Information supplied Start Marker

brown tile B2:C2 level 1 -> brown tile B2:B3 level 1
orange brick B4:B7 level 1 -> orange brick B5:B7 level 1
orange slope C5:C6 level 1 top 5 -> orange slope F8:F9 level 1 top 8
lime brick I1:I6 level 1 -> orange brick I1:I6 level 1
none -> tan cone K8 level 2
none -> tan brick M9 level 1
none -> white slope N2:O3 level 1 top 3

Information supplied End Marker
Information supplied Start Marker

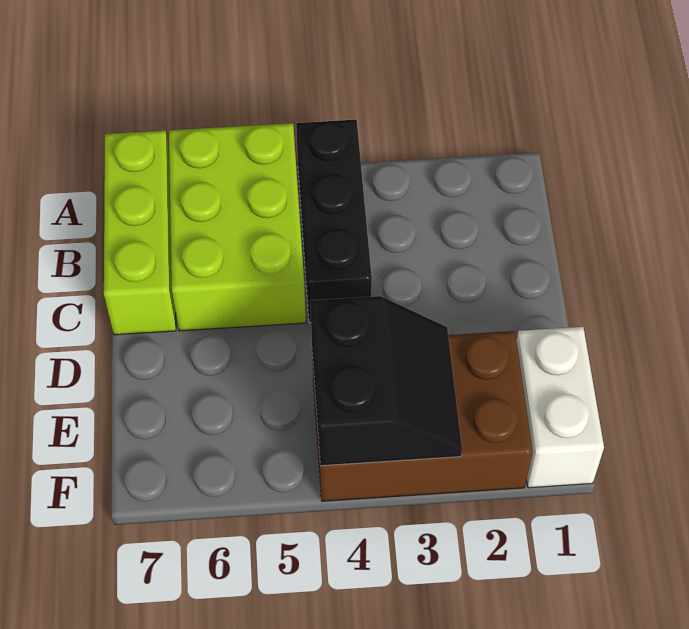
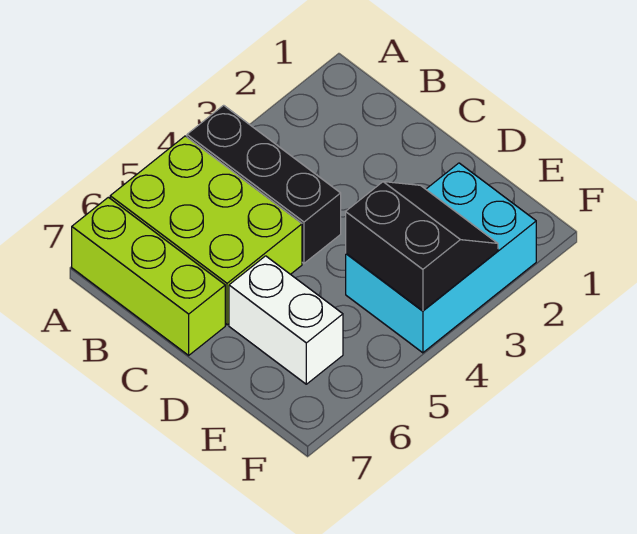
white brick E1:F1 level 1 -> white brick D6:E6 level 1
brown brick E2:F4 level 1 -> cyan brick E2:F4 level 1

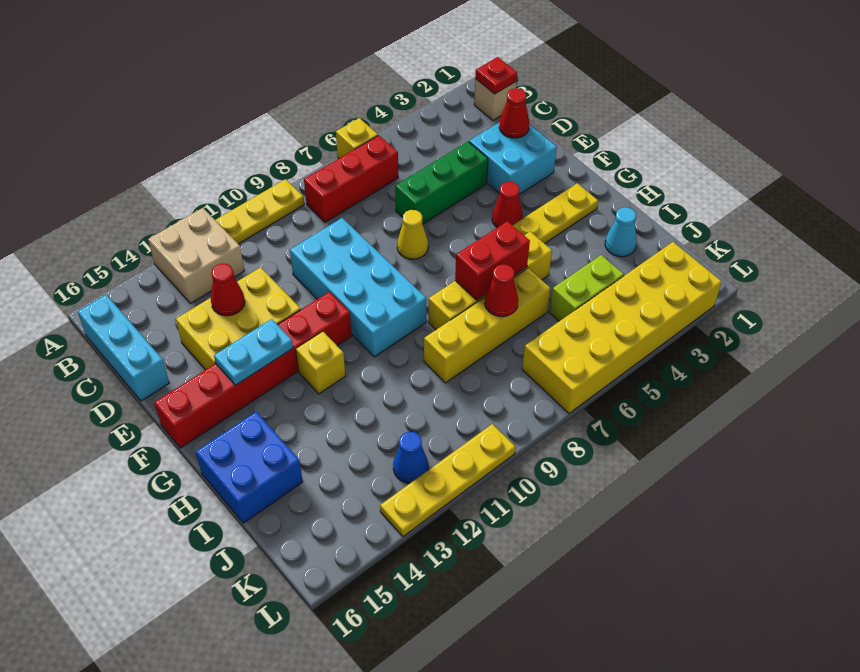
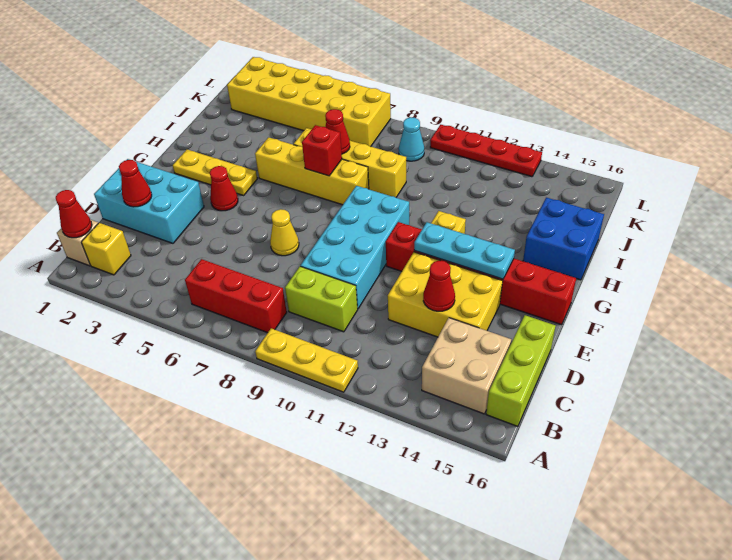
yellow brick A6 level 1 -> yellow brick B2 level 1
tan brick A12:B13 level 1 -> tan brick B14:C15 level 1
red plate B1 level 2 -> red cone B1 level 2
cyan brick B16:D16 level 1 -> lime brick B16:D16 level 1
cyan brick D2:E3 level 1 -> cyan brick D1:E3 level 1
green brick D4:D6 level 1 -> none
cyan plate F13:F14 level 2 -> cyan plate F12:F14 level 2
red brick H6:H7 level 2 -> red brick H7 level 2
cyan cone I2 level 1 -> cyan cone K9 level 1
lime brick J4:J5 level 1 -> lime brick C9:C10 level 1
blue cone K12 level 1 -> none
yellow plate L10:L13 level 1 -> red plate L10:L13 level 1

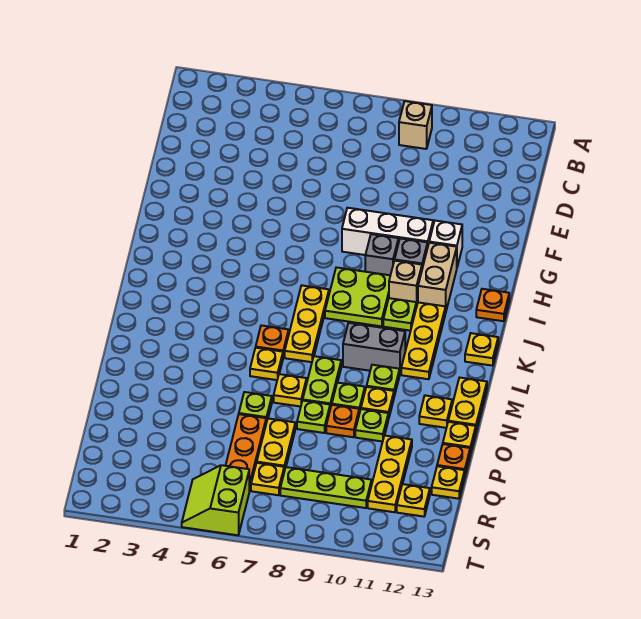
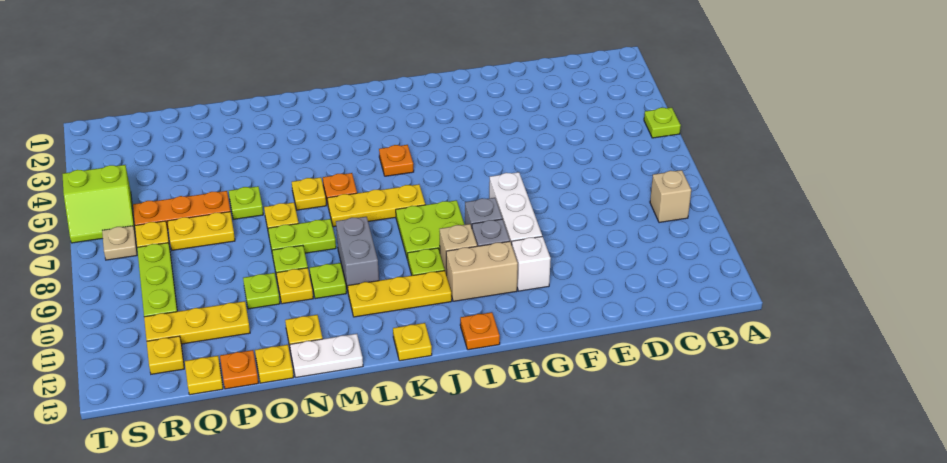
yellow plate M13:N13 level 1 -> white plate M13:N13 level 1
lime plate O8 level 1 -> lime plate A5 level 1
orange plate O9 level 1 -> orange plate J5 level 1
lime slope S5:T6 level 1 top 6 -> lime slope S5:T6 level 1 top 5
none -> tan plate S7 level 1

Information supplied End Marker

§ Instructions to follow
In the entries, some lines may contain the word "cyan". Give how many do, as a number by itself.

§ Result for this exercise
5